§ **WHAT TO WORK ON**: Please repeat exactly, and only, the lines from the one containing "none -> purple plate K3:K6 level 2" through the end of the records below, with no pictures.

§ **INFORMATION**:
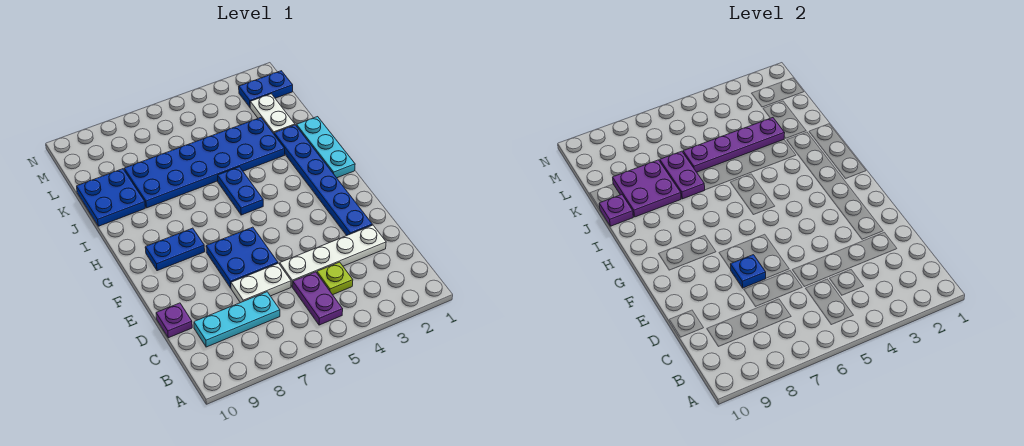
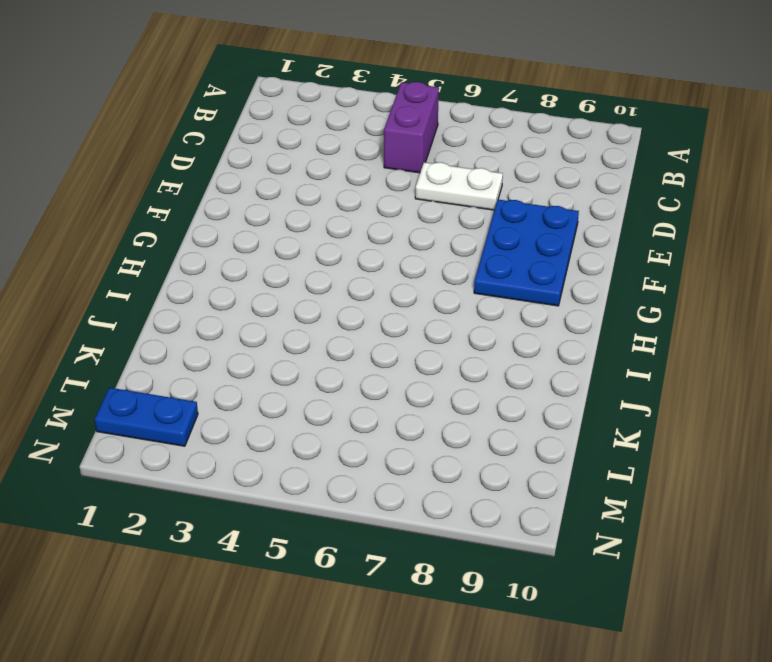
purple brick B5:C5 level 1 -> purple plate B5:C5 level 1
blue plate E8:G9 level 1 -> blue plate G8:G9 level 1
none -> lime plate C4 level 1
none -> cyan plate C7:C9 level 1
none -> white plate D2:D5 level 1

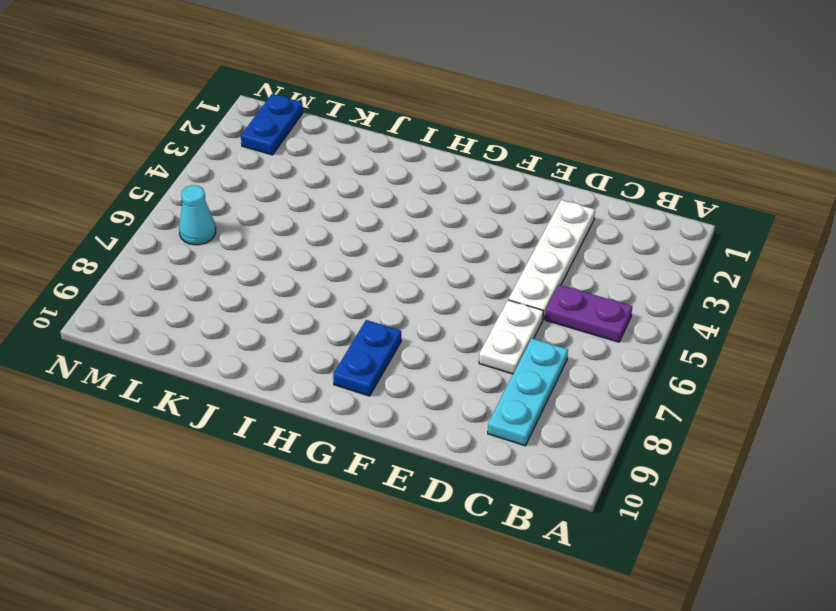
cyan cone M6 level 1 -> none
none -> lime plate C4 level 1
none -> purple plate D10 level 1
none -> blue plate E2:J2 level 1

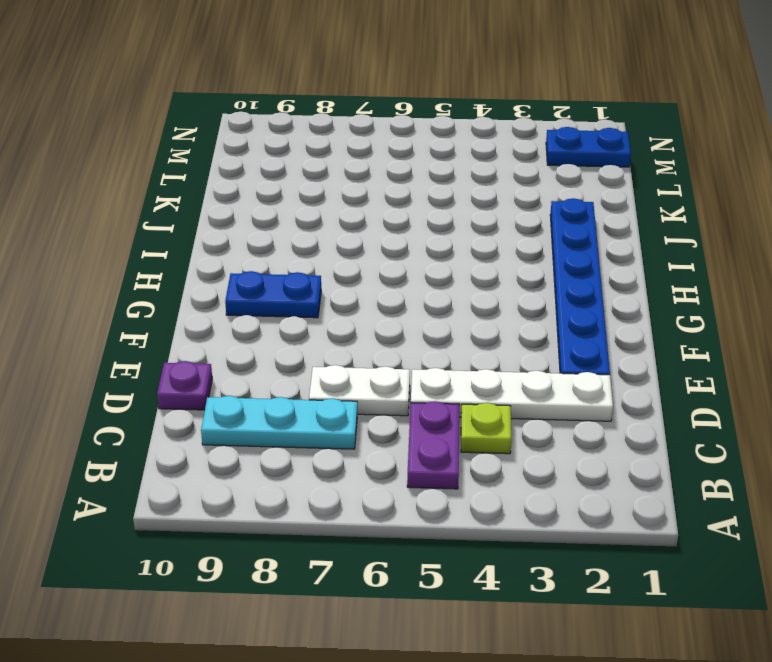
none -> blue plate E6:F7 level 1
none -> cyan plate H1:J1 level 1
none -> blue plate H5:I5 level 1

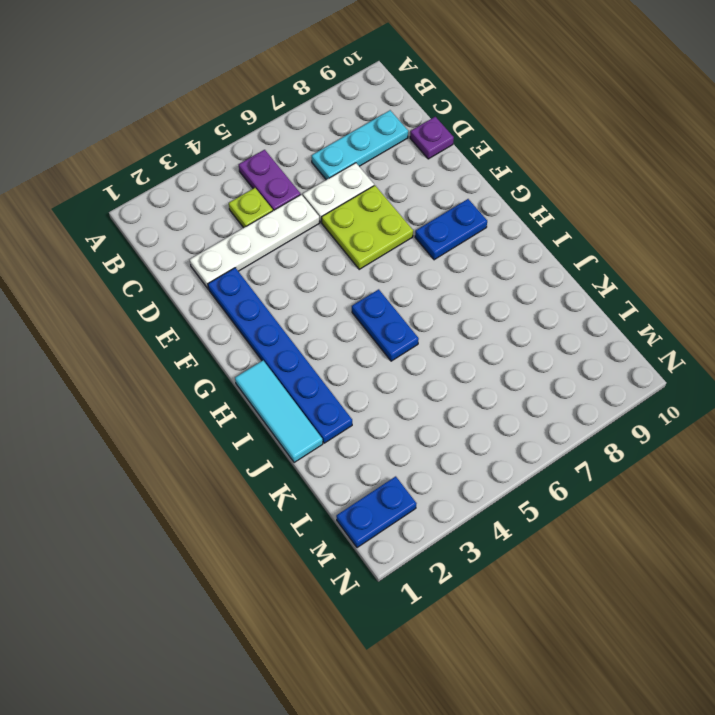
lime plate E6:F7 level 1 -> blue plate E6:F7 level 1
cyan tile H1:J1 level 1 -> cyan plate H1:J1 level 1
none -> blue plate J3:K8 level 1
none -> blue plate J9:K10 level 1
none -> white plate K2:L2 level 1

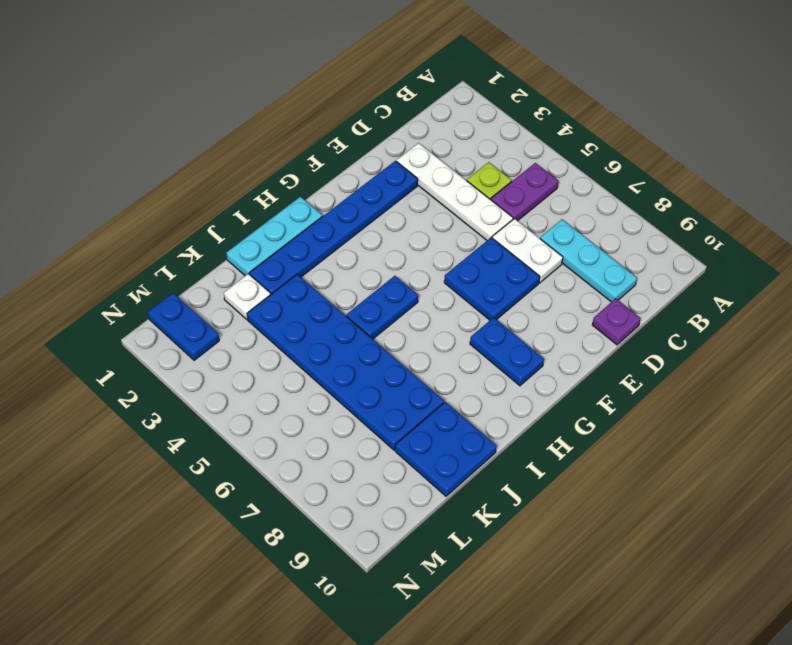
white plate K2 level 1 -> white plate K2:L2 level 1
none -> blue plate E7 level 2
none -> purple plate J7:K7 level 2
none -> purple plate J8:K9 level 2

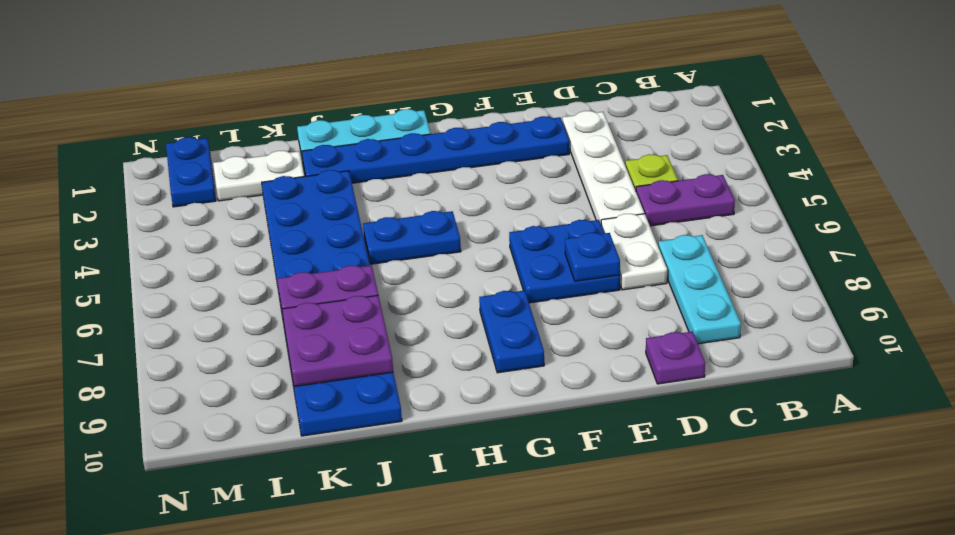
none -> purple plate J10 level 2
none -> purple plate K3:K6 level 2

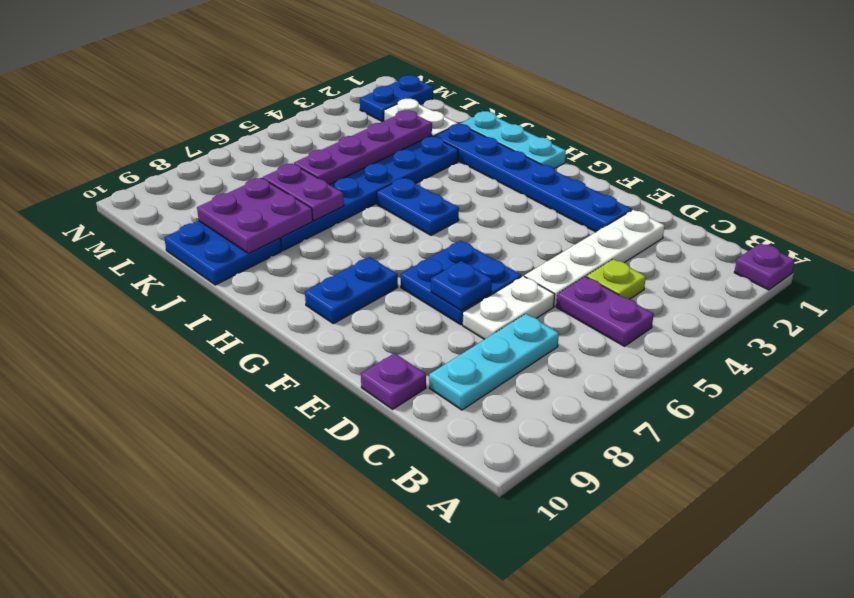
purple plate A1 level 1 -> purple plate J10 level 2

§ **EXERCISE OUTPUT**:
none -> purple plate K3:K6 level 2

purple plate A1 level 1 -> purple plate J10 level 2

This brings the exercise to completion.